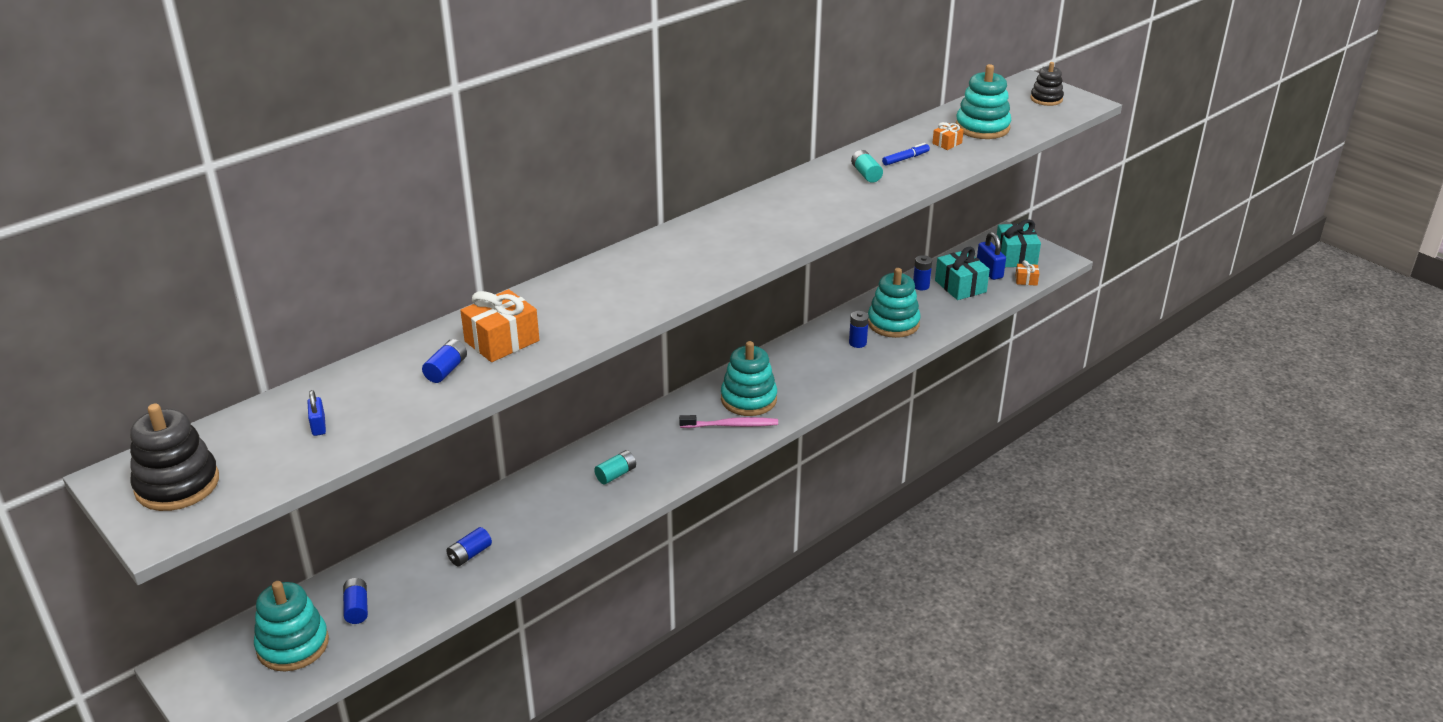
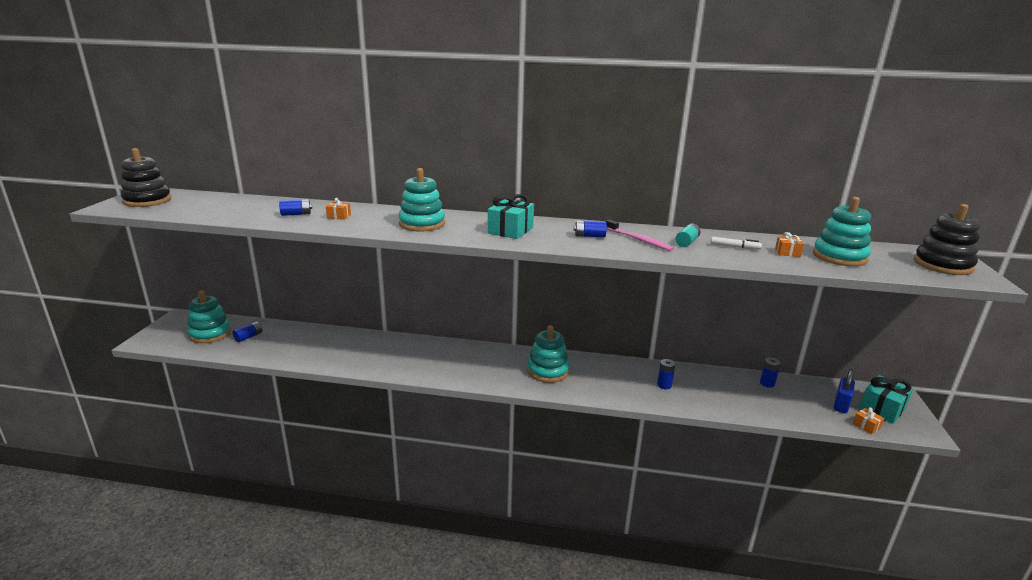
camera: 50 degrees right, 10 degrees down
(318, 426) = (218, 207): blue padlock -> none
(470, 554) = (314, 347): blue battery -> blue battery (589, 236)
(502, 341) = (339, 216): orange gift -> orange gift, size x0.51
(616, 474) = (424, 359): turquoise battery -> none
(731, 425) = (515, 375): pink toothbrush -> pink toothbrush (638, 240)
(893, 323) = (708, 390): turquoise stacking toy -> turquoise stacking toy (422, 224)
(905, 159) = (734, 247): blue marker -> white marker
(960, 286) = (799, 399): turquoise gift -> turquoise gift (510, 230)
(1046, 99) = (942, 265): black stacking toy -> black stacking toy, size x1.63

··········

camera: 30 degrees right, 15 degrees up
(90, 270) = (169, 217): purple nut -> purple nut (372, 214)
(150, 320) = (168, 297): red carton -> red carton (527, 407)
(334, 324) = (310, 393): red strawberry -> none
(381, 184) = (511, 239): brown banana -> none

··········

TASK TO COMPLETE → Where the listing above reaches the line that contains "camera: 50 degrees right, 10 degrees down", start retyping, and finish with the line that contains "(731, 425) = (515, 375): pink"; reproduce those lines exactly and no others.

THE COMPLETED TASK →
camera: 50 degrees right, 10 degrees down
(318, 426) = (218, 207): blue padlock -> none
(470, 554) = (314, 347): blue battery -> blue battery (589, 236)
(502, 341) = (339, 216): orange gift -> orange gift, size x0.51
(616, 474) = (424, 359): turquoise battery -> none
(731, 425) = (515, 375): pink toothbrush -> pink toothbrush (638, 240)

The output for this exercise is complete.